Collection entries
== Segment start ==
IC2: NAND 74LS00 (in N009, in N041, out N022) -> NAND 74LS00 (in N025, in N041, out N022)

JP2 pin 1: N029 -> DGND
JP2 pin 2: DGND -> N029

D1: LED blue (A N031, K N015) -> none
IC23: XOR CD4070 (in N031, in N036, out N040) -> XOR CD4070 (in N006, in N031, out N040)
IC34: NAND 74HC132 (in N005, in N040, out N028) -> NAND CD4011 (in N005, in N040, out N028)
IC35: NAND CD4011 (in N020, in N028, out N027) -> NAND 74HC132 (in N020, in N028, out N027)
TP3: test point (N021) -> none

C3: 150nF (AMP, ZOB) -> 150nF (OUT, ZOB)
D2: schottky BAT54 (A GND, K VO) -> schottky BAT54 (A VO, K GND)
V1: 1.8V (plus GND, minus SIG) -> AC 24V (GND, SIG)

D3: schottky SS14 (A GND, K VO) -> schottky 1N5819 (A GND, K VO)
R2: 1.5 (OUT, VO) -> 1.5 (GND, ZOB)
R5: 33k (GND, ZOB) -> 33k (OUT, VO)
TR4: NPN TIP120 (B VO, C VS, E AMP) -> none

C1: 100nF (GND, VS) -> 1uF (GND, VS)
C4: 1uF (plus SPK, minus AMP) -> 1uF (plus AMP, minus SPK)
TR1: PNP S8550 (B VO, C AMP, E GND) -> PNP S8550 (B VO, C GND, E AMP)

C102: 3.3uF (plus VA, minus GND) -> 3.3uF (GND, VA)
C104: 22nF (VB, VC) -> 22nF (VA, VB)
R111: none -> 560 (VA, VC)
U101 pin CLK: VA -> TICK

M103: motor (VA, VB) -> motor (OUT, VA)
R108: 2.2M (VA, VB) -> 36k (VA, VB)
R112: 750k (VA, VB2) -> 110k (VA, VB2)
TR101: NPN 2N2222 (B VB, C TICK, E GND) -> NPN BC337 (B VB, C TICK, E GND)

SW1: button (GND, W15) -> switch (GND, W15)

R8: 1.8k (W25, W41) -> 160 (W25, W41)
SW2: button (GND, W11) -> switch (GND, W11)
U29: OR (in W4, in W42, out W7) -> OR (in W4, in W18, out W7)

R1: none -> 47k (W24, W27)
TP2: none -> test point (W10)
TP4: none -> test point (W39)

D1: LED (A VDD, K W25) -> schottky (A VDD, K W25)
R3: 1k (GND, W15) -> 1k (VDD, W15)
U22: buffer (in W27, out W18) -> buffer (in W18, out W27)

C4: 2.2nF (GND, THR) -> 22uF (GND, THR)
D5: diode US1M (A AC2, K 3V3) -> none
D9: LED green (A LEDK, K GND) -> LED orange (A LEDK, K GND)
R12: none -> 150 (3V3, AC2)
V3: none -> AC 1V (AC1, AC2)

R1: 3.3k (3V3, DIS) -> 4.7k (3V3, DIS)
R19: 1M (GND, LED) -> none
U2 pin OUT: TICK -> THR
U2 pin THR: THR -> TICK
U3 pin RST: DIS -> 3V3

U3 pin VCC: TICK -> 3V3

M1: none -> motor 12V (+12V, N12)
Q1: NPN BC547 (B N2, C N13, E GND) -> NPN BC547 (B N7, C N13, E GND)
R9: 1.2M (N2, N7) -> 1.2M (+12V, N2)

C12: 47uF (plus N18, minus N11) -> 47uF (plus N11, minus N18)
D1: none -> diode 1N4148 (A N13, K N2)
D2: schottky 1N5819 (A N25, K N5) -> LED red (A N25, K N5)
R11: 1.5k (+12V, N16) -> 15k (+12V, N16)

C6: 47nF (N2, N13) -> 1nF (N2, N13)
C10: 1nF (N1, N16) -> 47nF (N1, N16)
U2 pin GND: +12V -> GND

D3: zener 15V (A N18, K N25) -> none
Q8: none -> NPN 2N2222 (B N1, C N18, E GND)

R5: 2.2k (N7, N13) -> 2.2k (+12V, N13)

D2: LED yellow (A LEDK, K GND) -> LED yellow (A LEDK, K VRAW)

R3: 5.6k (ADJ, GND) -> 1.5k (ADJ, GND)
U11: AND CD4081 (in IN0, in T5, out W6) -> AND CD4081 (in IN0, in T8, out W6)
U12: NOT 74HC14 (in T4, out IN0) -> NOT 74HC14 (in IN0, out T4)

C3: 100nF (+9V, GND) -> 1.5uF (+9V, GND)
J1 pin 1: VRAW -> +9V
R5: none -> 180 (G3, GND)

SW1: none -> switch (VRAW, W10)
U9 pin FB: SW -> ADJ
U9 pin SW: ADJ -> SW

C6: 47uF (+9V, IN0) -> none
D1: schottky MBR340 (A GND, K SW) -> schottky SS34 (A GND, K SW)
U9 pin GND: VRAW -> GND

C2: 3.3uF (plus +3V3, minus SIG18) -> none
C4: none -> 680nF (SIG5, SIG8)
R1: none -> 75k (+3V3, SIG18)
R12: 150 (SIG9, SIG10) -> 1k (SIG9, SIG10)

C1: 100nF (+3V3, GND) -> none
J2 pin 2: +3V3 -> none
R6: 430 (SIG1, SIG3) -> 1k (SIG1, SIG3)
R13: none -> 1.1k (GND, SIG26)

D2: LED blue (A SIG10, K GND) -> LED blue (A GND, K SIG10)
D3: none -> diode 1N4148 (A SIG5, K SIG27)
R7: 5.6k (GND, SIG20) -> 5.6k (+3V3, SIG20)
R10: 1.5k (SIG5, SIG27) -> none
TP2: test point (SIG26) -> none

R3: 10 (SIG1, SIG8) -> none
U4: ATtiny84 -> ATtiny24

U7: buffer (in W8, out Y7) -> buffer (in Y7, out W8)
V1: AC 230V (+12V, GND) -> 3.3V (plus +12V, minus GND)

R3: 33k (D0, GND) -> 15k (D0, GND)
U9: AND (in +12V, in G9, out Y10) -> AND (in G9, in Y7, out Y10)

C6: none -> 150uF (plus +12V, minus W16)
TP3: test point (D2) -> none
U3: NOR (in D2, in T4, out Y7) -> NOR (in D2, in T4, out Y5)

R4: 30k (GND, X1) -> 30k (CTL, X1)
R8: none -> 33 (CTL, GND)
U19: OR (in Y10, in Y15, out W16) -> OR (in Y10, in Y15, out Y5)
== Segment end ==
Only the lines above starting at the one containing "R5: none -> 180 (G3, GND)" and ending at the one containing "R13: none -> 1.1k (GND, SIG26)", both included, are to be returned, exactly as they read.

R5: none -> 180 (G3, GND)

SW1: none -> switch (VRAW, W10)
U9 pin FB: SW -> ADJ
U9 pin SW: ADJ -> SW

C6: 47uF (+9V, IN0) -> none
D1: schottky MBR340 (A GND, K SW) -> schottky SS34 (A GND, K SW)
U9 pin GND: VRAW -> GND

C2: 3.3uF (plus +3V3, minus SIG18) -> none
C4: none -> 680nF (SIG5, SIG8)
R1: none -> 75k (+3V3, SIG18)
R12: 150 (SIG9, SIG10) -> 1k (SIG9, SIG10)

C1: 100nF (+3V3, GND) -> none
J2 pin 2: +3V3 -> none
R6: 430 (SIG1, SIG3) -> 1k (SIG1, SIG3)
R13: none -> 1.1k (GND, SIG26)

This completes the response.